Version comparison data
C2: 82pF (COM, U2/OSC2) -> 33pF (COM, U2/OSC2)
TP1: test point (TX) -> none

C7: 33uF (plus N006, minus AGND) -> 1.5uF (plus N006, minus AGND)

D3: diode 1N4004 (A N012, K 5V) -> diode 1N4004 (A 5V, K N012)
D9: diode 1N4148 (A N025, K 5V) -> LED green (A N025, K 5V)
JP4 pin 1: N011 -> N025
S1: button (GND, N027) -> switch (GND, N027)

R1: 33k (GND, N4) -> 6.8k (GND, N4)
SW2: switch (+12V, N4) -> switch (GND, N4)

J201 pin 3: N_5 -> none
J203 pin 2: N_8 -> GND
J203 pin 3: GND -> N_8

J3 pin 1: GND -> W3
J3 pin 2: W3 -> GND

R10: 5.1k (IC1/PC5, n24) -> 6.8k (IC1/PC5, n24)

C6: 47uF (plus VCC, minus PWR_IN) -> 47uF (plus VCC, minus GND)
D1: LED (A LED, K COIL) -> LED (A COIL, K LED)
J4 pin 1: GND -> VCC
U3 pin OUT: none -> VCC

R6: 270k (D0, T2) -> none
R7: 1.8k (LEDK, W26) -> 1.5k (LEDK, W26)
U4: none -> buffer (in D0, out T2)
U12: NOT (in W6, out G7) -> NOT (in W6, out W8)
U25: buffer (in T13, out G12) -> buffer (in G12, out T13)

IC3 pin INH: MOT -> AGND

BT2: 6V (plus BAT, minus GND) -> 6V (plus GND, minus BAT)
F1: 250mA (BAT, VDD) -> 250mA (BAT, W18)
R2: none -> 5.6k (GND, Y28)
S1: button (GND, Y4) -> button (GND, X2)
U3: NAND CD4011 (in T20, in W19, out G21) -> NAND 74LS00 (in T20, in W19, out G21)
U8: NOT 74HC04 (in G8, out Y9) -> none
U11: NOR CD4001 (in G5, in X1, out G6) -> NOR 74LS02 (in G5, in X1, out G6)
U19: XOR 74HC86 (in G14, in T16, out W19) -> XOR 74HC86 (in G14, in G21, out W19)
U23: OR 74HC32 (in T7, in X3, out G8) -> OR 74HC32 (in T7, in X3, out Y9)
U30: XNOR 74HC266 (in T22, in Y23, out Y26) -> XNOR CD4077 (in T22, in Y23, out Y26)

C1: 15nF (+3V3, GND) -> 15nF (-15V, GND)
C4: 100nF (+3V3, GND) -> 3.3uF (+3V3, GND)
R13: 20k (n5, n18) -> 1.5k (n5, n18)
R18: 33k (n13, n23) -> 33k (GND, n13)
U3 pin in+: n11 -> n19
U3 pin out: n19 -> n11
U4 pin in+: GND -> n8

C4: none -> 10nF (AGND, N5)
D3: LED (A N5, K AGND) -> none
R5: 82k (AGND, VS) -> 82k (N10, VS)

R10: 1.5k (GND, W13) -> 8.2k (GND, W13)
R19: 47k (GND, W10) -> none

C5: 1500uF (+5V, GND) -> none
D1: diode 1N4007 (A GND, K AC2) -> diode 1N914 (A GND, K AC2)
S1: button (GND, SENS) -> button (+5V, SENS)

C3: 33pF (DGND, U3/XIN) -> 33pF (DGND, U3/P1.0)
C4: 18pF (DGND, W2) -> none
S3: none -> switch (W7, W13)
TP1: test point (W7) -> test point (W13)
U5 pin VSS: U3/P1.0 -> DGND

◆ What you are asked to do
Each of the lines above should be printed again precisely as it reads.

◆ Solution to the exercise
C2: 82pF (COM, U2/OSC2) -> 33pF (COM, U2/OSC2)
TP1: test point (TX) -> none

C7: 33uF (plus N006, minus AGND) -> 1.5uF (plus N006, minus AGND)

D3: diode 1N4004 (A N012, K 5V) -> diode 1N4004 (A 5V, K N012)
D9: diode 1N4148 (A N025, K 5V) -> LED green (A N025, K 5V)
JP4 pin 1: N011 -> N025
S1: button (GND, N027) -> switch (GND, N027)

R1: 33k (GND, N4) -> 6.8k (GND, N4)
SW2: switch (+12V, N4) -> switch (GND, N4)

J201 pin 3: N_5 -> none
J203 pin 2: N_8 -> GND
J203 pin 3: GND -> N_8

J3 pin 1: GND -> W3
J3 pin 2: W3 -> GND

R10: 5.1k (IC1/PC5, n24) -> 6.8k (IC1/PC5, n24)

C6: 47uF (plus VCC, minus PWR_IN) -> 47uF (plus VCC, minus GND)
D1: LED (A LED, K COIL) -> LED (A COIL, K LED)
J4 pin 1: GND -> VCC
U3 pin OUT: none -> VCC

R6: 270k (D0, T2) -> none
R7: 1.8k (LEDK, W26) -> 1.5k (LEDK, W26)
U4: none -> buffer (in D0, out T2)
U12: NOT (in W6, out G7) -> NOT (in W6, out W8)
U25: buffer (in T13, out G12) -> buffer (in G12, out T13)

IC3 pin INH: MOT -> AGND

BT2: 6V (plus BAT, minus GND) -> 6V (plus GND, minus BAT)
F1: 250mA (BAT, VDD) -> 250mA (BAT, W18)
R2: none -> 5.6k (GND, Y28)
S1: button (GND, Y4) -> button (GND, X2)
U3: NAND CD4011 (in T20, in W19, out G21) -> NAND 74LS00 (in T20, in W19, out G21)
U8: NOT 74HC04 (in G8, out Y9) -> none
U11: NOR CD4001 (in G5, in X1, out G6) -> NOR 74LS02 (in G5, in X1, out G6)
U19: XOR 74HC86 (in G14, in T16, out W19) -> XOR 74HC86 (in G14, in G21, out W19)
U23: OR 74HC32 (in T7, in X3, out G8) -> OR 74HC32 (in T7, in X3, out Y9)
U30: XNOR 74HC266 (in T22, in Y23, out Y26) -> XNOR CD4077 (in T22, in Y23, out Y26)

C1: 15nF (+3V3, GND) -> 15nF (-15V, GND)
C4: 100nF (+3V3, GND) -> 3.3uF (+3V3, GND)
R13: 20k (n5, n18) -> 1.5k (n5, n18)
R18: 33k (n13, n23) -> 33k (GND, n13)
U3 pin in+: n11 -> n19
U3 pin out: n19 -> n11
U4 pin in+: GND -> n8

C4: none -> 10nF (AGND, N5)
D3: LED (A N5, K AGND) -> none
R5: 82k (AGND, VS) -> 82k (N10, VS)

R10: 1.5k (GND, W13) -> 8.2k (GND, W13)
R19: 47k (GND, W10) -> none

C5: 1500uF (+5V, GND) -> none
D1: diode 1N4007 (A GND, K AC2) -> diode 1N914 (A GND, K AC2)
S1: button (GND, SENS) -> button (+5V, SENS)

C3: 33pF (DGND, U3/XIN) -> 33pF (DGND, U3/P1.0)
C4: 18pF (DGND, W2) -> none
S3: none -> switch (W7, W13)
TP1: test point (W7) -> test point (W13)
U5 pin VSS: U3/P1.0 -> DGND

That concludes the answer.